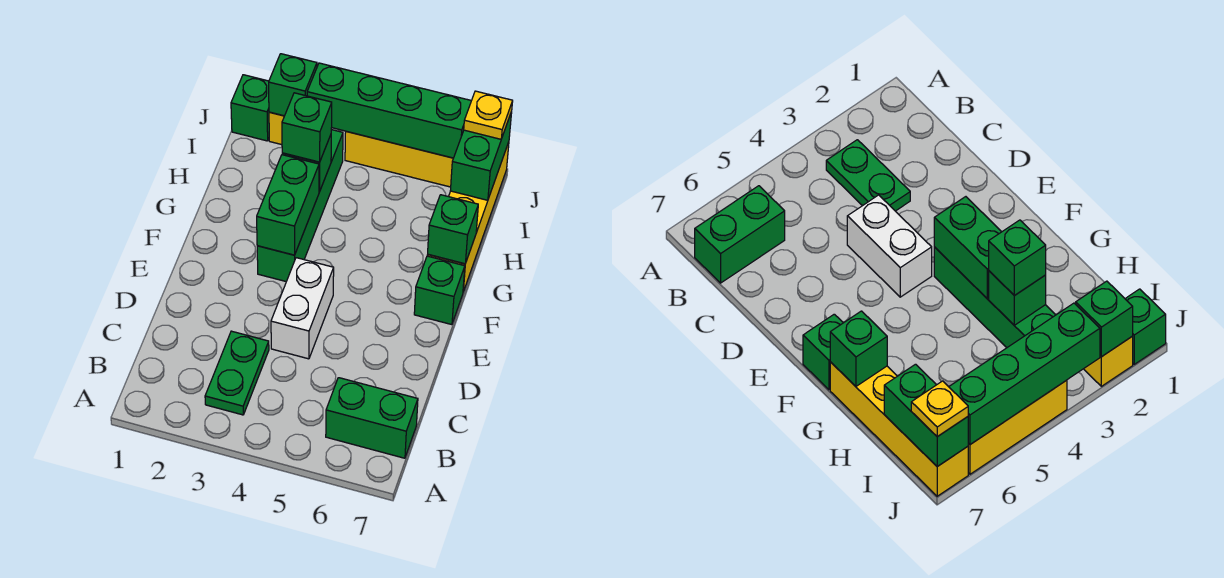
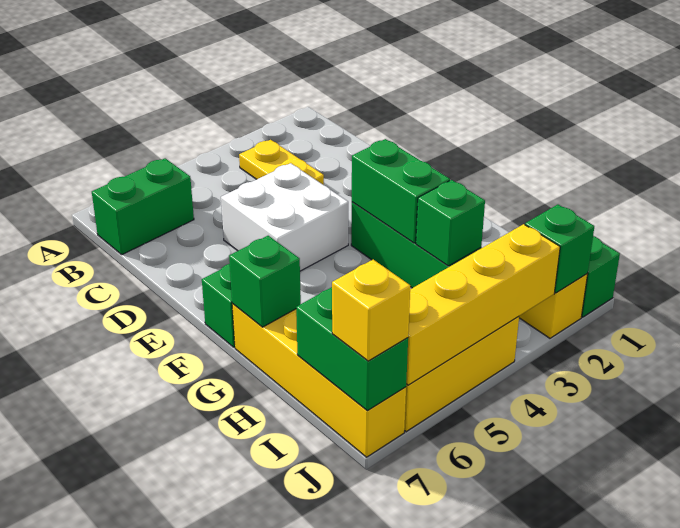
green plate B3:C3 level 1 -> yellow plate B3:C3 level 1
white brick D4:E4 level 1 -> white brick D4:E5 level 1
green brick H3 level 3 -> none
green brick J3:J6 level 2 -> yellow brick J3:J6 level 2
yellow plate J7 level 3 -> yellow brick J7 level 3

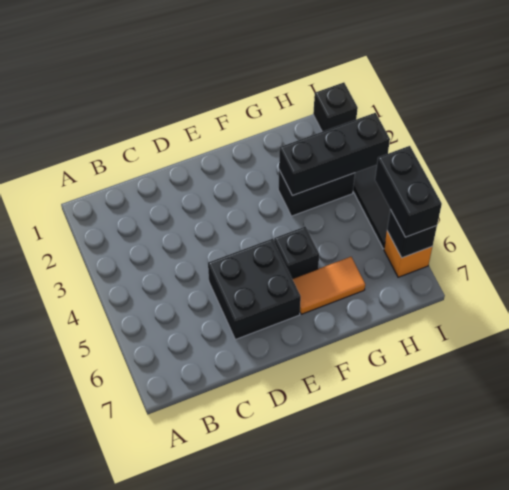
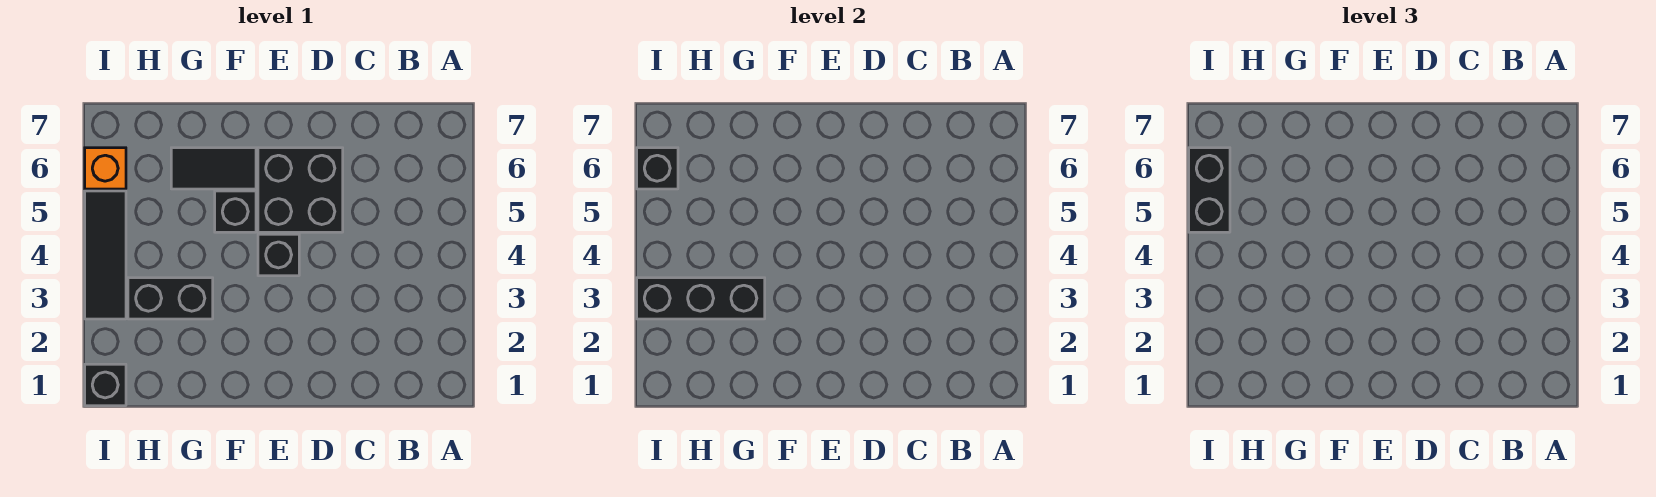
none -> black brick E4 level 1
orange tile F6:G6 level 1 -> black tile F6:G6 level 1

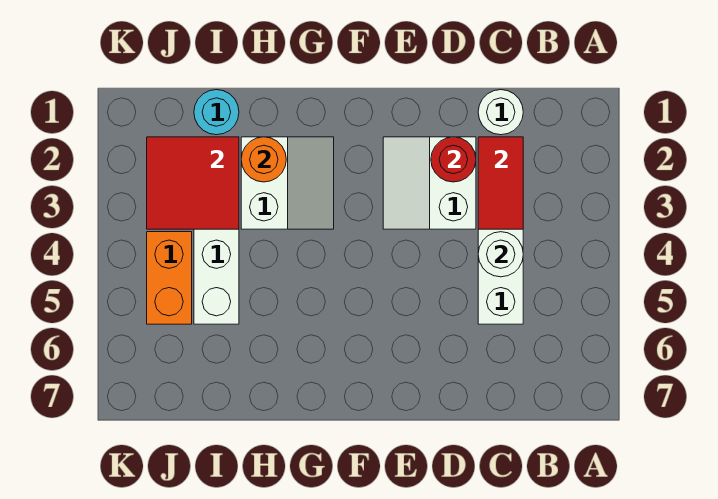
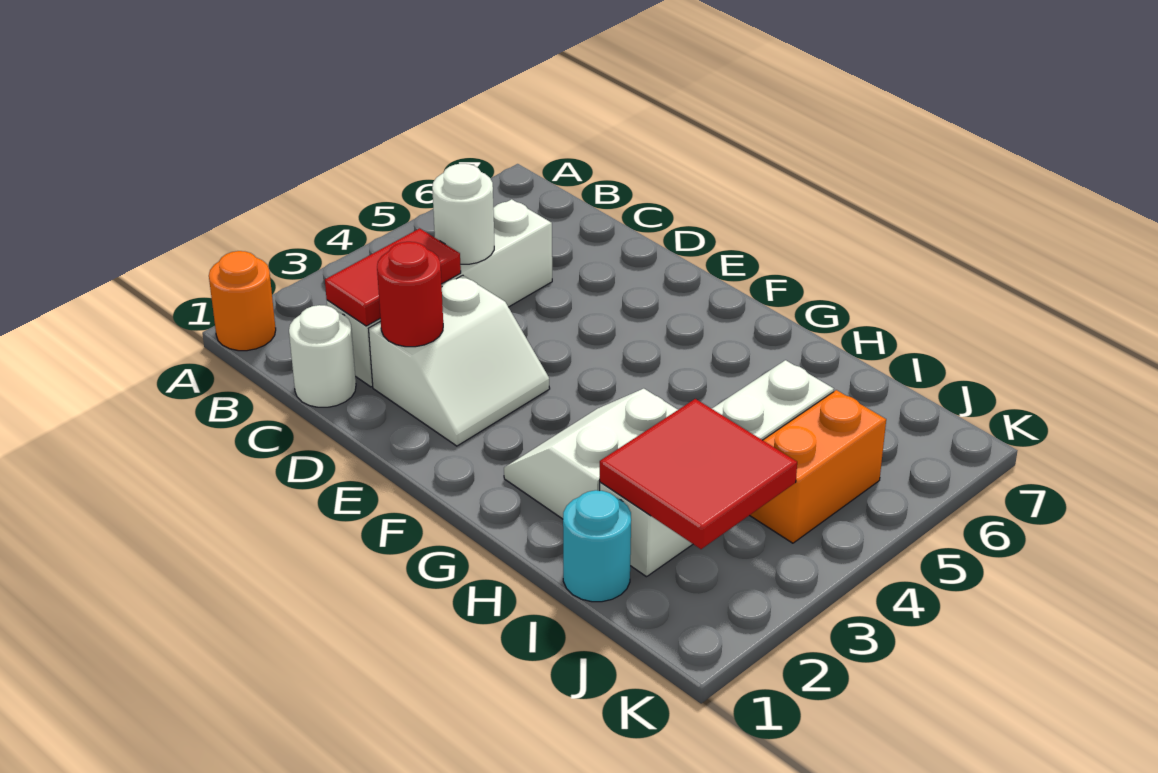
orange round brick H2 level 2 -> orange round brick A1 level 1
☆ ☆ ☆ ☆
■ Exercise description
The pictures in the listing above are to be dropped, and everything else reproduced exactly.

■ Result
green plate B3:C3 level 1 -> yellow plate B3:C3 level 1
white brick D4:E4 level 1 -> white brick D4:E5 level 1
green brick H3 level 3 -> none
green brick J3:J6 level 2 -> yellow brick J3:J6 level 2
yellow plate J7 level 3 -> yellow brick J7 level 3

none -> black brick E4 level 1
orange tile F6:G6 level 1 -> black tile F6:G6 level 1

orange round brick H2 level 2 -> orange round brick A1 level 1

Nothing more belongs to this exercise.